_GIVEN INFORMATION_
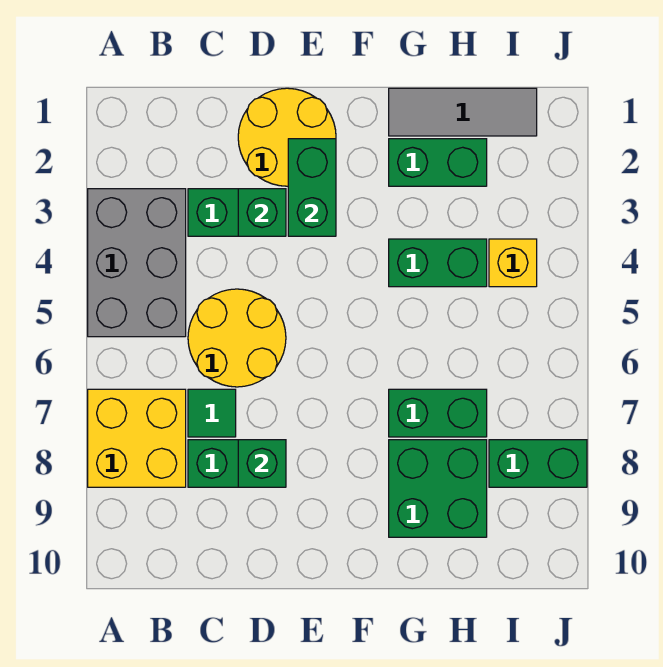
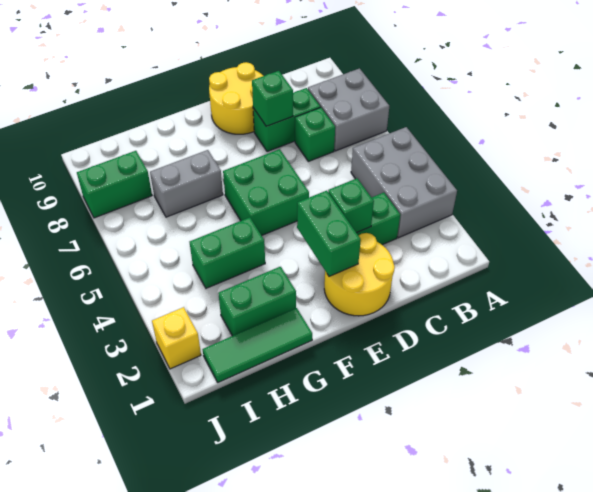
yellow brick A7:B8 level 1 -> grey brick A7:B8 level 1
yellow round brick C5:D6 level 1 -> yellow round brick D9:E10 level 1
green tile C7 level 1 -> green brick C7 level 1
grey tile G1:I1 level 1 -> green tile G1:I1 level 1
green brick G7:H7 level 1 -> grey brick G7:H7 level 1
green brick G8:H9 level 1 -> green brick E5:F6 level 1
yellow brick I4 level 1 -> yellow brick J2 level 1

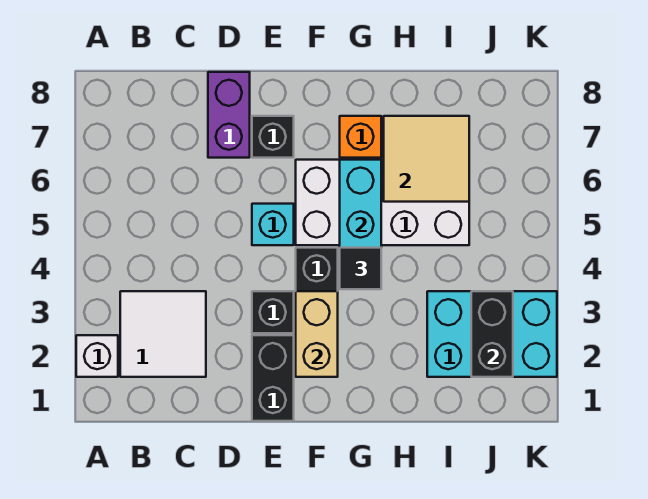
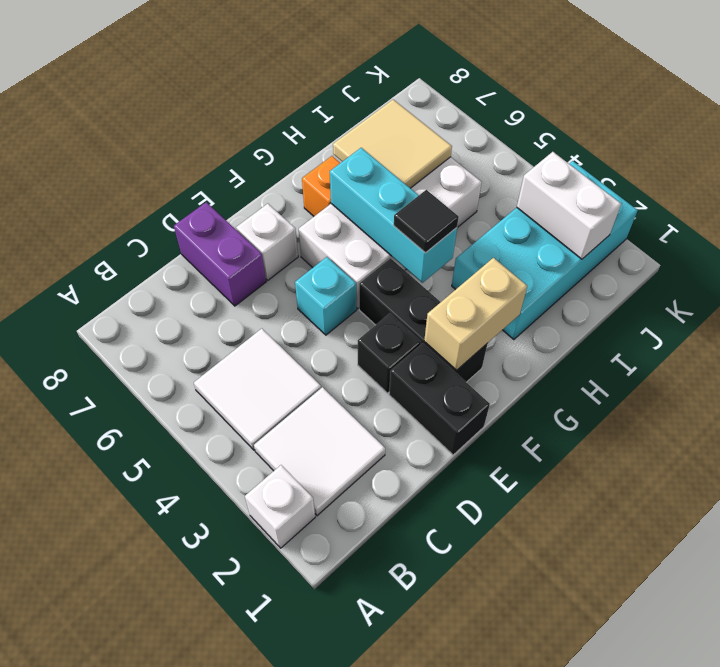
none -> white tile B4:C5 level 1
black brick E7 level 1 -> white brick E7 level 1
tan brick F2:F3 level 2 -> tan brick F2:G2 level 2
cyan brick I2:K3 level 1 -> cyan brick H2:K3 level 1
black brick J2:J3 level 2 -> white brick J2:J3 level 2

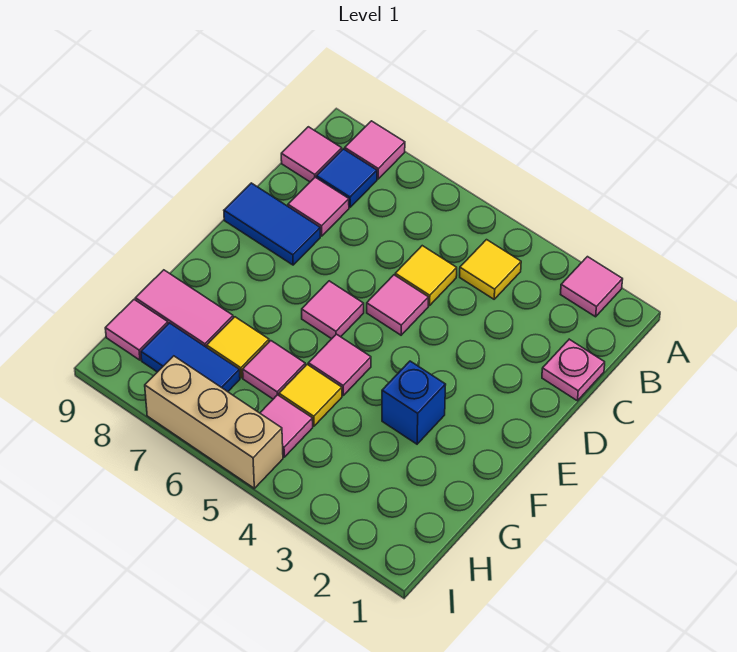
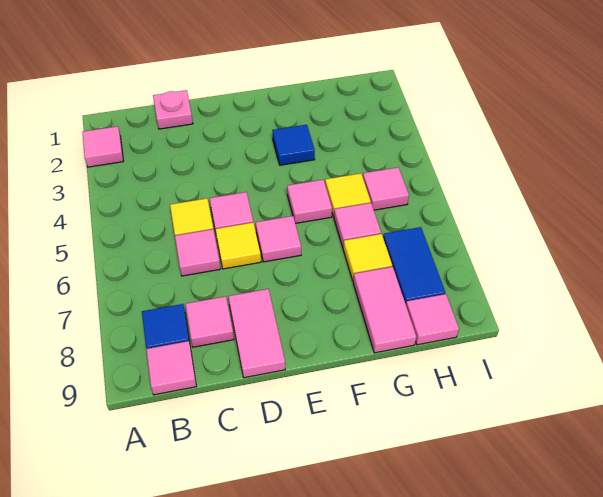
pink tile A8 level 1 -> pink tile C6 level 1
yellow tile B4 level 1 -> yellow tile D6 level 1
blue tile D8:D9 level 1 -> pink tile D8:D9 level 1
blue brick F3 level 1 -> blue tile F3 level 1
tan brick I5:I7 level 1 -> none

_PROBLEM STATEMENT_
Copy out every line above, word for word, minus images.

_RESULT_
yellow brick A7:B8 level 1 -> grey brick A7:B8 level 1
yellow round brick C5:D6 level 1 -> yellow round brick D9:E10 level 1
green tile C7 level 1 -> green brick C7 level 1
grey tile G1:I1 level 1 -> green tile G1:I1 level 1
green brick G7:H7 level 1 -> grey brick G7:H7 level 1
green brick G8:H9 level 1 -> green brick E5:F6 level 1
yellow brick I4 level 1 -> yellow brick J2 level 1

none -> white tile B4:C5 level 1
black brick E7 level 1 -> white brick E7 level 1
tan brick F2:F3 level 2 -> tan brick F2:G2 level 2
cyan brick I2:K3 level 1 -> cyan brick H2:K3 level 1
black brick J2:J3 level 2 -> white brick J2:J3 level 2

pink tile A8 level 1 -> pink tile C6 level 1
yellow tile B4 level 1 -> yellow tile D6 level 1
blue tile D8:D9 level 1 -> pink tile D8:D9 level 1
blue brick F3 level 1 -> blue tile F3 level 1
tan brick I5:I7 level 1 -> none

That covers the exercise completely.